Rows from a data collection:
⁂
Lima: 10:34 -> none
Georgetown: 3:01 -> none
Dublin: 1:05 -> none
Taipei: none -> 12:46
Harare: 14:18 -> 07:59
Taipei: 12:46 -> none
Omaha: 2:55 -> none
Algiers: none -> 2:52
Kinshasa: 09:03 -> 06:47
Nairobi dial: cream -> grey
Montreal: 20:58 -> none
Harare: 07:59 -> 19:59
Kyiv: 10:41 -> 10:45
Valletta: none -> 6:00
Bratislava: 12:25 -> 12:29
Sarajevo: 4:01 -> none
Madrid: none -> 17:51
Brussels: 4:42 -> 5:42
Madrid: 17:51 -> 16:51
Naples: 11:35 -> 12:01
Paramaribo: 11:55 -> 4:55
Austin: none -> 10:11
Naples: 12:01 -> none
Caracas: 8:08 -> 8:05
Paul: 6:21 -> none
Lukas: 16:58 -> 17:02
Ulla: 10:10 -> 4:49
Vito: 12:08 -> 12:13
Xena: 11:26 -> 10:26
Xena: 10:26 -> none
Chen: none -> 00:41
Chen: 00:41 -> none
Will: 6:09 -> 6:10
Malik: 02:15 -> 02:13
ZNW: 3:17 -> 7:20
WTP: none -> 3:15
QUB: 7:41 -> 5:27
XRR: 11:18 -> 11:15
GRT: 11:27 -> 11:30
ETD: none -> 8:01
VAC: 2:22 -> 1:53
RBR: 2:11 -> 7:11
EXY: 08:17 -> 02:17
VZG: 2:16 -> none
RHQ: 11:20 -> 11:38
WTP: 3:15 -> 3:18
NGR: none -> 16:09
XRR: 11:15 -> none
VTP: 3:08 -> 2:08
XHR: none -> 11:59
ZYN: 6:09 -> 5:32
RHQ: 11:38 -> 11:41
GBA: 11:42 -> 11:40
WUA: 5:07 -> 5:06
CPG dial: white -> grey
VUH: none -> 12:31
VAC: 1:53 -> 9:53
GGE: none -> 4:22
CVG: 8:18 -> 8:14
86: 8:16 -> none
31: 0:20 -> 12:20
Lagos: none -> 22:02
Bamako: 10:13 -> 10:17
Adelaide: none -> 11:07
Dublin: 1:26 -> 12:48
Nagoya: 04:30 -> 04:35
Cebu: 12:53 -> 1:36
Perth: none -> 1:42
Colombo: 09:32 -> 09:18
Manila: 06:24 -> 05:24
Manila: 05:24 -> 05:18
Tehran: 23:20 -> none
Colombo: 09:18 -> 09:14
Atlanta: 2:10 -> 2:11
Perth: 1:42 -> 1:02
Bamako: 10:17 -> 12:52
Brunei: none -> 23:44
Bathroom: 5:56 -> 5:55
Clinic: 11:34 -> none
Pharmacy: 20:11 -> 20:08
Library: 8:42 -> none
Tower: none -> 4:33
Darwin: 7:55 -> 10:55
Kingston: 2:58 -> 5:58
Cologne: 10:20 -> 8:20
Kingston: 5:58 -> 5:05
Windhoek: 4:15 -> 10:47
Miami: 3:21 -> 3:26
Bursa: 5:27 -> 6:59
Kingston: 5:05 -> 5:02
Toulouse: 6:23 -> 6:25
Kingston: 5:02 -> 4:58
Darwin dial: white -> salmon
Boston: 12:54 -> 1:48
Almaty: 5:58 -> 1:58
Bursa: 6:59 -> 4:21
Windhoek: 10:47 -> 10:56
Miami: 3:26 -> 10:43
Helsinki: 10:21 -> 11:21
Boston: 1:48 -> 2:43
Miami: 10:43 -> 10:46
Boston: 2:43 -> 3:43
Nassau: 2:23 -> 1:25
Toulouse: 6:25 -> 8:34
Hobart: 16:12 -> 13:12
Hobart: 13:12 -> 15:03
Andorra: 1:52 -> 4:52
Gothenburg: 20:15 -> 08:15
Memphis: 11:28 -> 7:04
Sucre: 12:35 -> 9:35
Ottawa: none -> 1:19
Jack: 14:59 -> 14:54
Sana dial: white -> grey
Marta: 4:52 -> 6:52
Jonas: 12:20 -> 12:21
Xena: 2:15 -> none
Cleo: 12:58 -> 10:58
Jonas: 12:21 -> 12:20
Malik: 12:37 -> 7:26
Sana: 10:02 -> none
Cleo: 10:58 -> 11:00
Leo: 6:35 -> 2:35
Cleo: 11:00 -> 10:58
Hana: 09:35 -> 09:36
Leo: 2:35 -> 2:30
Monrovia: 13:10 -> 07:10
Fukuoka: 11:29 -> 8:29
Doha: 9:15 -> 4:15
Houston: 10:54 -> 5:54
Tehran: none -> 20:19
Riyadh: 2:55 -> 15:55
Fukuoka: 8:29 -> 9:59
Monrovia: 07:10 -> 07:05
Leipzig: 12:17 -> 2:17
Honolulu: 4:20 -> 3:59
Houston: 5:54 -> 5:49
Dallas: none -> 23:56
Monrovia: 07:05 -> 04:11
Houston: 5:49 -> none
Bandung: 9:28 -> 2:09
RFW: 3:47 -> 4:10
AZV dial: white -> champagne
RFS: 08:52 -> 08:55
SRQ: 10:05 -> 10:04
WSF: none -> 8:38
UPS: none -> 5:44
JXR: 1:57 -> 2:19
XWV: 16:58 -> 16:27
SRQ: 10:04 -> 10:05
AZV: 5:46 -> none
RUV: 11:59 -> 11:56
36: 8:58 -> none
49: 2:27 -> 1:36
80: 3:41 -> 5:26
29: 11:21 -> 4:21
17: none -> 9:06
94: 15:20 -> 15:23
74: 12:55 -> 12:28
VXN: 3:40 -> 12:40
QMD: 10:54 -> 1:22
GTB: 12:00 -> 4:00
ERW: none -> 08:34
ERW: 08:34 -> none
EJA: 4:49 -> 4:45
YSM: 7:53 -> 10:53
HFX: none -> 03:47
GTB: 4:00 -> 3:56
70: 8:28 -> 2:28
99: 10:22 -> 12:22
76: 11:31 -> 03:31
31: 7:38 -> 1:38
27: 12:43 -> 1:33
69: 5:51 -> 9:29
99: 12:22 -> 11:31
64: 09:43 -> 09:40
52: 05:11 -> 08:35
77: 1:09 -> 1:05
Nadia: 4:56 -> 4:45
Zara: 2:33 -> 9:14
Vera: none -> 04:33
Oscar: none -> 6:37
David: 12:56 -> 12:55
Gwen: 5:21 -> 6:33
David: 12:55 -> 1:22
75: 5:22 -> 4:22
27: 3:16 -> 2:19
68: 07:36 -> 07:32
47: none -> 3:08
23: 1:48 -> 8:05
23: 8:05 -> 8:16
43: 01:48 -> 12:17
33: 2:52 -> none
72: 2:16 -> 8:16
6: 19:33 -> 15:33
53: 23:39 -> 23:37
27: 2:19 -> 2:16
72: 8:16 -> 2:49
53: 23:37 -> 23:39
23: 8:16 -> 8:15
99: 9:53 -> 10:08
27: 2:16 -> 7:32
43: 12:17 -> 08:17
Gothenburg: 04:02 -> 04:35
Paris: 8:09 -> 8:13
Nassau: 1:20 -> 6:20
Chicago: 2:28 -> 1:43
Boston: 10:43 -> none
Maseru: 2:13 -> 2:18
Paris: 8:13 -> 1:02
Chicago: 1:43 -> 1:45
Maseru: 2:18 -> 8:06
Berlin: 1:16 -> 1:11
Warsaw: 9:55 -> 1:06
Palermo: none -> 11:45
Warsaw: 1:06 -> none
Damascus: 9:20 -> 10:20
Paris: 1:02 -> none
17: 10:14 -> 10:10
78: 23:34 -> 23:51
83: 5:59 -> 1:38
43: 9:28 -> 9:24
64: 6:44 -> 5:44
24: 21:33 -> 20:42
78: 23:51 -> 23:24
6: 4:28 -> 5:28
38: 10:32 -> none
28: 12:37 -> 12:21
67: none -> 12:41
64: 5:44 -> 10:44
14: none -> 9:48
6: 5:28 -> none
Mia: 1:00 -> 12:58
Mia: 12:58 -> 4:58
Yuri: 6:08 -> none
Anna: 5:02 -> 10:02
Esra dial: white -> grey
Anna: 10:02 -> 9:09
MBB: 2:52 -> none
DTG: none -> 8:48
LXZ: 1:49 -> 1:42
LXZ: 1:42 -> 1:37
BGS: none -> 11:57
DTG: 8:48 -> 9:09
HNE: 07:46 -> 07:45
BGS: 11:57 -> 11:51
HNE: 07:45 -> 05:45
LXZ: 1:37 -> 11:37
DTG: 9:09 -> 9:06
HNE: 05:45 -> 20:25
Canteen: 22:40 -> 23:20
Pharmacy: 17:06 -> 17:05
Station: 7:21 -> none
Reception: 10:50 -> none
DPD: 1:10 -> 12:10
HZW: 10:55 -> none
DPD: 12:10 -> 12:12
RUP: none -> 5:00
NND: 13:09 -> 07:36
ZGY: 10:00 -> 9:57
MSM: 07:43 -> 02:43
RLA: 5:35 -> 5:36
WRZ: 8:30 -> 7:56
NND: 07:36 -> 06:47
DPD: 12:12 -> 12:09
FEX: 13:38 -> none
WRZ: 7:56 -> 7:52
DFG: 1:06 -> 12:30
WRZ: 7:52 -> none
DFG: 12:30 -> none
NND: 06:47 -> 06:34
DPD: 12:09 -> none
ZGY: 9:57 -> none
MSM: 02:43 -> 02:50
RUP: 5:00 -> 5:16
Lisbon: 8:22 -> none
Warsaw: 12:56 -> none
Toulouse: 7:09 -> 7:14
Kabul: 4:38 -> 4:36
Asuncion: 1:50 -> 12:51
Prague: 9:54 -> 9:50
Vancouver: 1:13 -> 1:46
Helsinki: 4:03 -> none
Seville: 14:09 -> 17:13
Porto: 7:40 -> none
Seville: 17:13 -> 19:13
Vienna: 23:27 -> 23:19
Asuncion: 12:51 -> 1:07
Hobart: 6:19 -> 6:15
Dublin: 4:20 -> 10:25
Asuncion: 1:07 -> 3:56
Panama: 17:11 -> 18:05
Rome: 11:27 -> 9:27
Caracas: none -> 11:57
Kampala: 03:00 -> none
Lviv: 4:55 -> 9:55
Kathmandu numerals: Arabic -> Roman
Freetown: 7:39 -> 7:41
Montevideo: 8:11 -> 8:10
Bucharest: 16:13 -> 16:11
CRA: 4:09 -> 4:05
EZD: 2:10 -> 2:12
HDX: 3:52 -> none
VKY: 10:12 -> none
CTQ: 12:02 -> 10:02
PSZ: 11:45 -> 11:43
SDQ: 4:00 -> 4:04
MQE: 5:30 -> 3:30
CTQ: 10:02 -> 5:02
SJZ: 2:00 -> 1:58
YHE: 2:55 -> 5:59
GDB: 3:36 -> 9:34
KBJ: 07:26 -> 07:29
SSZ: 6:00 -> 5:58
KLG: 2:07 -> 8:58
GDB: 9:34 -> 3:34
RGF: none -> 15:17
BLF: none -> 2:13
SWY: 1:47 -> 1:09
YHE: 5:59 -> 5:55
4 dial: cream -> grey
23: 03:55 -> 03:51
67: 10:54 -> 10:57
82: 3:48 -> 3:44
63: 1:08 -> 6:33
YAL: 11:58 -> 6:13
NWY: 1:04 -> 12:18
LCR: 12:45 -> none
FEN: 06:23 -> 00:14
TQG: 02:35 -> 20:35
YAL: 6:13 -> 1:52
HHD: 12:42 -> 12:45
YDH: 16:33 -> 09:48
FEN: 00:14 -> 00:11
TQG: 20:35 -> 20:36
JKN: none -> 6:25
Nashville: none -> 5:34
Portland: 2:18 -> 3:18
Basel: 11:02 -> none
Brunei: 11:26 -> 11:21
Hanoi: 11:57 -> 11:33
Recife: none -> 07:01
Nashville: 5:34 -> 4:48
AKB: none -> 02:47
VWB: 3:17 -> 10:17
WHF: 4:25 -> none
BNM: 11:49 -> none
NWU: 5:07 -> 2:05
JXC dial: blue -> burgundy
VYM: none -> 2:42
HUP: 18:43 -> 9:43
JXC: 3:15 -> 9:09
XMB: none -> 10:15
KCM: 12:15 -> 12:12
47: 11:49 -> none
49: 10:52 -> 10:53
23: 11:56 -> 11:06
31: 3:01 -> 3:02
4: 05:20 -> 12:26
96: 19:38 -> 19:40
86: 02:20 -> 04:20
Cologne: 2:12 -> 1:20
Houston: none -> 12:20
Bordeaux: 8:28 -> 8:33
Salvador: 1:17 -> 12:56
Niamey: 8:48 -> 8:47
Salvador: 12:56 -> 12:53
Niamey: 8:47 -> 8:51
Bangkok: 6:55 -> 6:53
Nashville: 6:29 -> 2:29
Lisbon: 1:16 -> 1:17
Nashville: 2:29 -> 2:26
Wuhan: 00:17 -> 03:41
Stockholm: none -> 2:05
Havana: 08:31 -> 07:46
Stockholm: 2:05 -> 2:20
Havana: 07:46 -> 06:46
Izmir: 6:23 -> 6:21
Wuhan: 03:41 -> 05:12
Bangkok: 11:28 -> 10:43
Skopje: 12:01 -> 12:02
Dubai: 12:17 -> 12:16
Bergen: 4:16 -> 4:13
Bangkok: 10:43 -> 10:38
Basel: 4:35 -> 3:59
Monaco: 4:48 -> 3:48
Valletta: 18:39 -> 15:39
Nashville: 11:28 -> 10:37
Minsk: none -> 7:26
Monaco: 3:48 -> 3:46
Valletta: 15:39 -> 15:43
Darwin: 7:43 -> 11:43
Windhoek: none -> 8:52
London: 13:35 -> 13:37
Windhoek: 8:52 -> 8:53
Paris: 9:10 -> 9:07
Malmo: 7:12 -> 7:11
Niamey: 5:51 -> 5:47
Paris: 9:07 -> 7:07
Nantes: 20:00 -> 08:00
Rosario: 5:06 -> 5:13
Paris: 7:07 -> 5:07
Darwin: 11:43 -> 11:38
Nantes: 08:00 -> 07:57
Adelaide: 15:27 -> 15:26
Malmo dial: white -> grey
⁂
Set exercise »
List every row above that contains the string "Valletta".

Task response »
Valletta: none -> 6:00
Valletta: 18:39 -> 15:39
Valletta: 15:39 -> 15:43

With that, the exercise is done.